Copy every line of the listing that holds the string "degrees".
─── INPUT FOR THIS TASK
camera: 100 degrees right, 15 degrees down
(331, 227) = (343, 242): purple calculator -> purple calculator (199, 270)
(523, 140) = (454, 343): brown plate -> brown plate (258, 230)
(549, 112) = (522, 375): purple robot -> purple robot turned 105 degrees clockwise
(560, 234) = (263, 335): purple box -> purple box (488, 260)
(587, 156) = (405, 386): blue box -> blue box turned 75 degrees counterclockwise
──────
─── INPUT FOR THIS TASK
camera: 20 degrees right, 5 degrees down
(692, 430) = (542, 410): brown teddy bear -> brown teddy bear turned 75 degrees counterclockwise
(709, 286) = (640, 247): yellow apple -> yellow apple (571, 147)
──────
- **RESPONSE BELOW**:
camera: 100 degrees right, 15 degrees down
(549, 112) = (522, 375): purple robot -> purple robot turned 105 degrees clockwise
(587, 156) = (405, 386): blue box -> blue box turned 75 degrees counterclockwise
camera: 20 degrees right, 5 degrees down
(692, 430) = (542, 410): brown teddy bear -> brown teddy bear turned 75 degrees counterclockwise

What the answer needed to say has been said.